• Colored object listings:
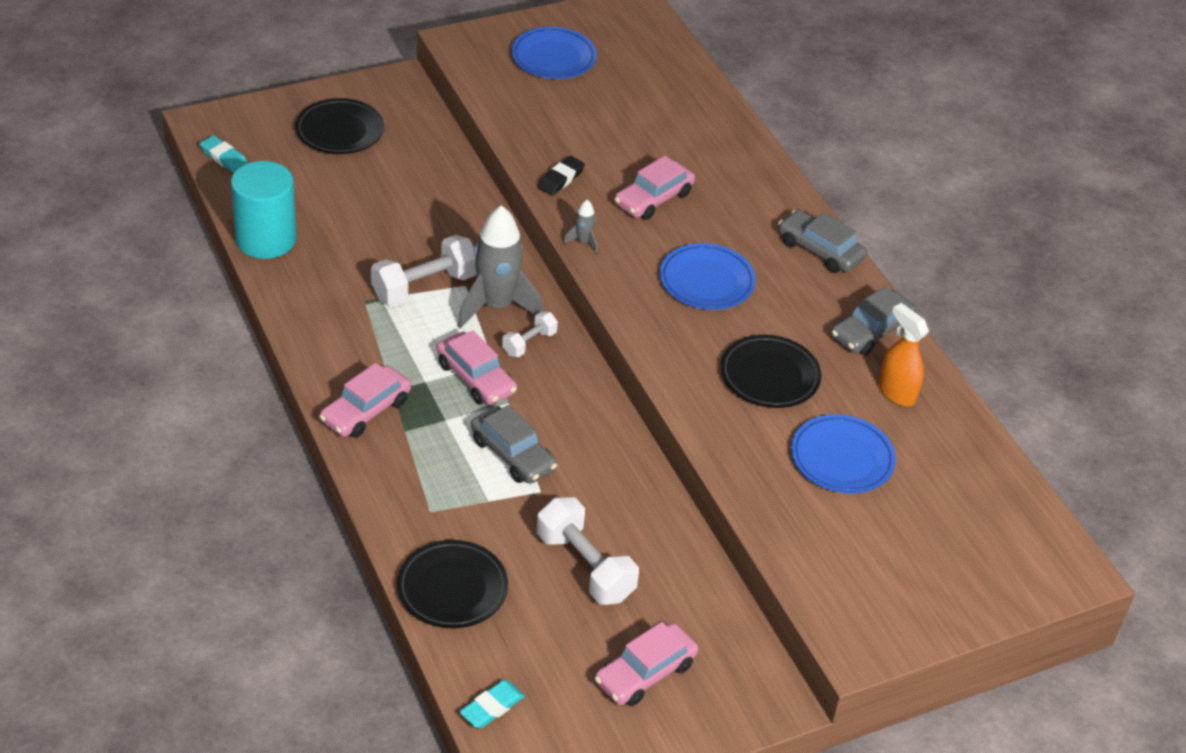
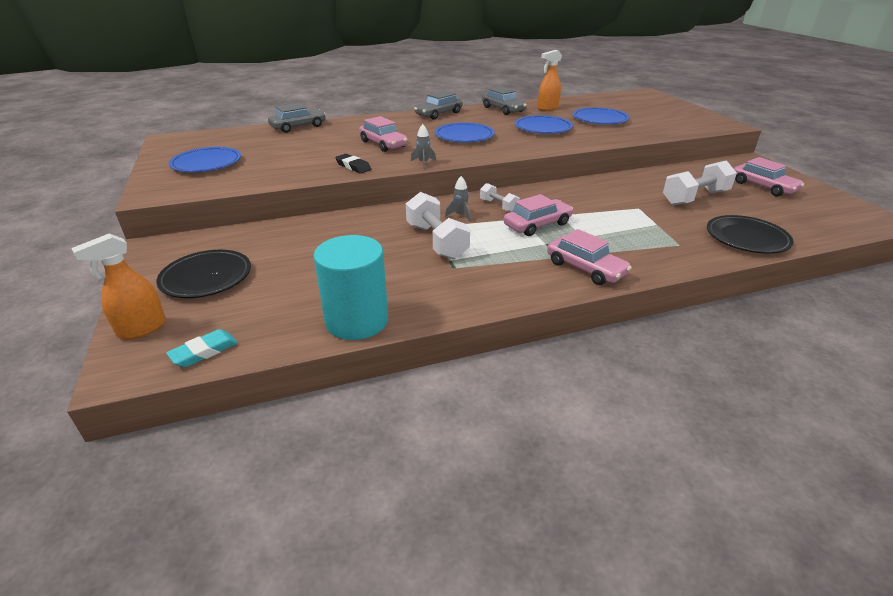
camera: 80 degrees left, 10 degrees down
(257, 115) = (141, 329): none -> orange spray bottle
(492, 707) = (835, 228): turquoise eraser -> none
(496, 306) = (460, 215): grey rocket -> grey rocket, size x0.42
(512, 454) = (609, 215): grey car -> grey car (298, 127)
(769, 376) = (543, 128): black plate -> blue plate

• REQUEST:
Retype the records in full. Do not carry over the images.

• SOLVED PROBLEM:
camera: 80 degrees left, 10 degrees down
(257, 115) = (141, 329): none -> orange spray bottle
(492, 707) = (835, 228): turquoise eraser -> none
(496, 306) = (460, 215): grey rocket -> grey rocket, size x0.42
(512, 454) = (609, 215): grey car -> grey car (298, 127)
(769, 376) = (543, 128): black plate -> blue plate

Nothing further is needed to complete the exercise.